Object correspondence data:
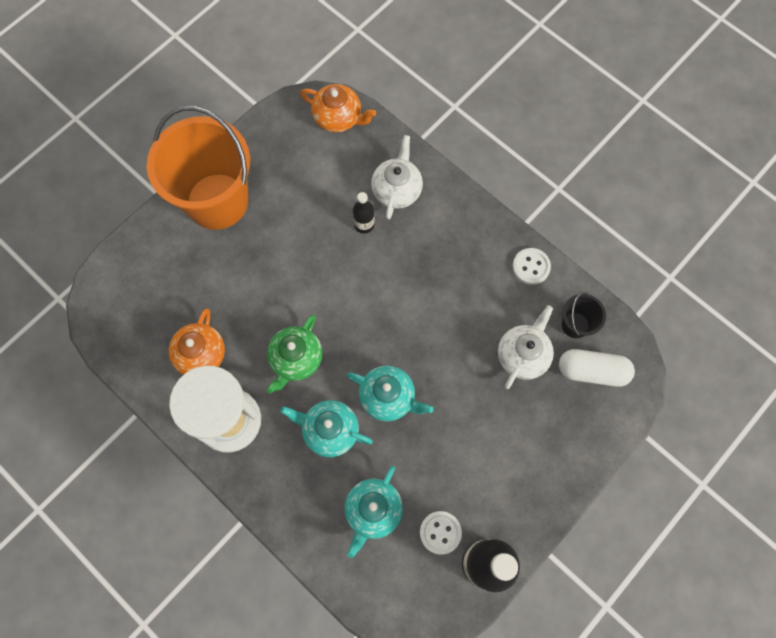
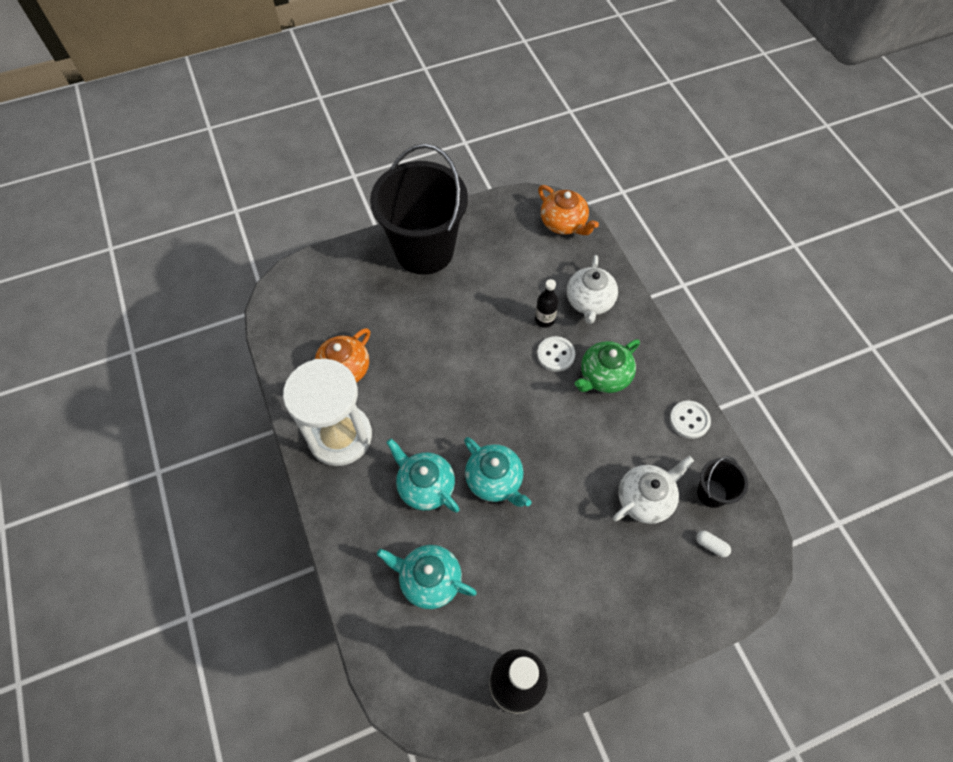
camera: 25 degrees right, 10 degrees down
(217, 201) = (424, 250): orange bucket -> black bucket
(296, 359) = (426, 409): green teapot -> green teapot (604, 376)
(373, 511) = (429, 580): turquoise teapot -> turquoise teapot turned 60 degrees clockwise
(397, 189) = (589, 302): white teapot -> white teapot turned 150 degrees clockwise
(440, 532) = (485, 632): white button -> white button (555, 355)
(592, 371) = (711, 545): white capsule -> white capsule, size x0.44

### Exercise instructions
Copy the records above exactly, starting at the line that contains "(397, 189) = (589, 302): white" and ending at the last line, and leave out all earlier lines.

### Response box
(397, 189) = (589, 302): white teapot -> white teapot turned 150 degrees clockwise
(440, 532) = (485, 632): white button -> white button (555, 355)
(592, 371) = (711, 545): white capsule -> white capsule, size x0.44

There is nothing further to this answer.